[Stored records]
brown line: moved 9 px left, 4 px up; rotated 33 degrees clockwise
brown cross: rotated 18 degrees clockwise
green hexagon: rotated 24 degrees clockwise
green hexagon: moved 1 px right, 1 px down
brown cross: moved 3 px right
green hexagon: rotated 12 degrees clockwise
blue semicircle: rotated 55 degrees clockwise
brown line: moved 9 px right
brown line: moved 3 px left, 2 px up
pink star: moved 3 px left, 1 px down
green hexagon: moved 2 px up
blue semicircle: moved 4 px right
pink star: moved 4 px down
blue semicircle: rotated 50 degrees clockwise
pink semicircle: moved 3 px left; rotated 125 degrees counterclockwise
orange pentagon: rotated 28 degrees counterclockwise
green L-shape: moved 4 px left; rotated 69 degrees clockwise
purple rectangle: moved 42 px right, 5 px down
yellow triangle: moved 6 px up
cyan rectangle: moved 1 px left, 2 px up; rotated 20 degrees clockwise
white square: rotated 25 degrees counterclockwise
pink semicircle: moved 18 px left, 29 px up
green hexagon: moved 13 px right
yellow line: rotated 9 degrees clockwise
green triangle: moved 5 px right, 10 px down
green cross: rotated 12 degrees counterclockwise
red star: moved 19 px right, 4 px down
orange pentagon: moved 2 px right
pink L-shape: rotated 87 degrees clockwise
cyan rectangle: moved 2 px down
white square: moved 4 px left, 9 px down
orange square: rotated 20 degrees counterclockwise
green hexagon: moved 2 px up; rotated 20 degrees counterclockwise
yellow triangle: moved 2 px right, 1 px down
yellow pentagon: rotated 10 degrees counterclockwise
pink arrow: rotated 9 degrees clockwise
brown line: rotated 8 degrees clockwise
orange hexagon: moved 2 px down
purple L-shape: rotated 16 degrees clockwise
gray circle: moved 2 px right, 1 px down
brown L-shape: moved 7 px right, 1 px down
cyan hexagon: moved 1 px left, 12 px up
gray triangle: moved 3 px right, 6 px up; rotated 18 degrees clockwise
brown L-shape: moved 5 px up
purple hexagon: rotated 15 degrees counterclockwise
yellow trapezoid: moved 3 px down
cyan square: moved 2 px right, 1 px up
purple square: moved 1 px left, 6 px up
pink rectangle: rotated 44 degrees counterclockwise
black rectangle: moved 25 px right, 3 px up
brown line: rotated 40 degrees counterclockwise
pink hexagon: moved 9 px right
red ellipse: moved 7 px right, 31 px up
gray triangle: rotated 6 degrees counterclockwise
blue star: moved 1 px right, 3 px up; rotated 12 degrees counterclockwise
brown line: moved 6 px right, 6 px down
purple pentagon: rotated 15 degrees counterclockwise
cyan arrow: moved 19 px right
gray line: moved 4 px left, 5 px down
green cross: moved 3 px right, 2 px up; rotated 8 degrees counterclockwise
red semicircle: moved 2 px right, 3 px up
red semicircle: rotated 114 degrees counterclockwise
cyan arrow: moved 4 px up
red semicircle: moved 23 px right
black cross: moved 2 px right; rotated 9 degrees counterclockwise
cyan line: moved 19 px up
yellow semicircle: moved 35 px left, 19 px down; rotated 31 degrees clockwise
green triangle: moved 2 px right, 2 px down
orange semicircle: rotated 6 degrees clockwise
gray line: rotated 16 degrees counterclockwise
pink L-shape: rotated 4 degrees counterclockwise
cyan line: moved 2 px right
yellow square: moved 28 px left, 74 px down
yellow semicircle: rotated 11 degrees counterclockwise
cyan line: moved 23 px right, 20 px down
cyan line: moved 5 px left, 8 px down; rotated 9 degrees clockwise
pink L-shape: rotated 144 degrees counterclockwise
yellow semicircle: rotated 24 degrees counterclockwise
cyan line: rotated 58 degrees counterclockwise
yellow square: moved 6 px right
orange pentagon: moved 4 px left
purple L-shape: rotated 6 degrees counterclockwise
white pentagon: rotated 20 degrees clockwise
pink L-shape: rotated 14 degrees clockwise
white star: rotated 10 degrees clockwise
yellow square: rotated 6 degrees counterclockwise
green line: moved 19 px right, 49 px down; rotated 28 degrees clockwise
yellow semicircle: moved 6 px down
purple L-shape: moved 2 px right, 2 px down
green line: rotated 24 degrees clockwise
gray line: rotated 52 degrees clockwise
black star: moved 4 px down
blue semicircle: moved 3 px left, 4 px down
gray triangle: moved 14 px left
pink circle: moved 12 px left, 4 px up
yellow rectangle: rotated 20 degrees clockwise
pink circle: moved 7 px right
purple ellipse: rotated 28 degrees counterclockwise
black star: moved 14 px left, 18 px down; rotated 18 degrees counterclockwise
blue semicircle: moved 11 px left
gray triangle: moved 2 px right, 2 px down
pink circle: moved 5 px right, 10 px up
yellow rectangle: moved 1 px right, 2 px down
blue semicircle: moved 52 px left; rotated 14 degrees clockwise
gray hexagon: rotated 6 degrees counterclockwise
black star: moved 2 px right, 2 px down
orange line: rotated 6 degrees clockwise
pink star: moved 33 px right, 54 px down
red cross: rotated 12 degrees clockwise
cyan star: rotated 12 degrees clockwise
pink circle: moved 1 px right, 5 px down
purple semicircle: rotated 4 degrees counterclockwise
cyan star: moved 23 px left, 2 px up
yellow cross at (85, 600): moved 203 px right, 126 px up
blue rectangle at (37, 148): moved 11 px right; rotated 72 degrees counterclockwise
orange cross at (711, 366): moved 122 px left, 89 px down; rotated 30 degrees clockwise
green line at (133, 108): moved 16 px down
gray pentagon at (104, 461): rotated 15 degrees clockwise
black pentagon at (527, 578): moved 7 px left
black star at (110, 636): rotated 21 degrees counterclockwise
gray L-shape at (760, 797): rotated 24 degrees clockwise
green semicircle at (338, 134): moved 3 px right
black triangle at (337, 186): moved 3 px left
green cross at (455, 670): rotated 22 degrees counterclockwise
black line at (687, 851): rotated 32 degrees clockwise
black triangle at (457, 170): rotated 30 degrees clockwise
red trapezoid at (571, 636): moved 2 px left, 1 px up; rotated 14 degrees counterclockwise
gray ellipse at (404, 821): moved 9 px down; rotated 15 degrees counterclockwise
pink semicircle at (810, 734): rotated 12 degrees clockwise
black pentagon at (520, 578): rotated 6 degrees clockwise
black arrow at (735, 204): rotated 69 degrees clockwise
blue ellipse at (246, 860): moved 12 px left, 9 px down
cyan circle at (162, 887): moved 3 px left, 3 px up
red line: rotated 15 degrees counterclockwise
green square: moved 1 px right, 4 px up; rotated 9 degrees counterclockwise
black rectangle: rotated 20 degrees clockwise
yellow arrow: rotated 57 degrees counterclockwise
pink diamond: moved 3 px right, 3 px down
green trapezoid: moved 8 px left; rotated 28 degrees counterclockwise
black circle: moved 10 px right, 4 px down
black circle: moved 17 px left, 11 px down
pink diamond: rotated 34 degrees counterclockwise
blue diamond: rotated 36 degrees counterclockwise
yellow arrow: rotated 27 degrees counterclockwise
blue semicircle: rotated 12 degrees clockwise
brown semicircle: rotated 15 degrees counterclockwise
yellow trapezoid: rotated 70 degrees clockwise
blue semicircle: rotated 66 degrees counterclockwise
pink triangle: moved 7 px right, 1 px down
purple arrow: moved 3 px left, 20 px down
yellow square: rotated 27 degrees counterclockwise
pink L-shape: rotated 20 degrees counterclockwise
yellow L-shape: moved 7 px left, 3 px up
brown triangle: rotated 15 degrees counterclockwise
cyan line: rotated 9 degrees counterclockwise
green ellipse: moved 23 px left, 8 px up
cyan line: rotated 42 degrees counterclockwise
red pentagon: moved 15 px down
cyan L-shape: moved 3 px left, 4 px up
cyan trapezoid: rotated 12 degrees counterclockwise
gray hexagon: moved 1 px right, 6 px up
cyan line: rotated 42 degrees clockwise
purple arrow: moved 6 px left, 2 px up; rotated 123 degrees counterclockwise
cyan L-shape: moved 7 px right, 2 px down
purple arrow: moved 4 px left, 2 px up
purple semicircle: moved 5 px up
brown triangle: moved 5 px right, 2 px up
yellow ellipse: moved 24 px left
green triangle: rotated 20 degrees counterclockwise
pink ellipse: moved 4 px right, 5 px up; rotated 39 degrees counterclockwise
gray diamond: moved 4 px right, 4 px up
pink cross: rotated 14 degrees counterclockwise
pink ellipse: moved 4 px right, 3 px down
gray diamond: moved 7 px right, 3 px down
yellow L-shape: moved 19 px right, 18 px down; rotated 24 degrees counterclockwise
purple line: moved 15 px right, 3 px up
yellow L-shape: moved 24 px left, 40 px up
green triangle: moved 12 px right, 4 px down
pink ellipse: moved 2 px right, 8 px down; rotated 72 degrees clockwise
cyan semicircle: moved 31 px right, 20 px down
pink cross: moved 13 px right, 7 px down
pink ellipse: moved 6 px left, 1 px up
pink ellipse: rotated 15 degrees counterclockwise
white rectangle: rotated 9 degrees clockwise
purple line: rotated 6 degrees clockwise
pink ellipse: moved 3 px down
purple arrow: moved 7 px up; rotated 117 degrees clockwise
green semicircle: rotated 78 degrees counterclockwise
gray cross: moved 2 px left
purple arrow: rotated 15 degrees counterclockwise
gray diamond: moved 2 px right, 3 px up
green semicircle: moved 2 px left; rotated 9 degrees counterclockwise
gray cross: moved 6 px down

| What is expected |
Find each row above that contains the word "trapezoid" and copy those rows.

| Response |
yellow trapezoid: moved 3 px down
red trapezoid at (571, 636): moved 2 px left, 1 px up; rotated 14 degrees counterclockwise
green trapezoid: moved 8 px left; rotated 28 degrees counterclockwise
yellow trapezoid: rotated 70 degrees clockwise
cyan trapezoid: rotated 12 degrees counterclockwise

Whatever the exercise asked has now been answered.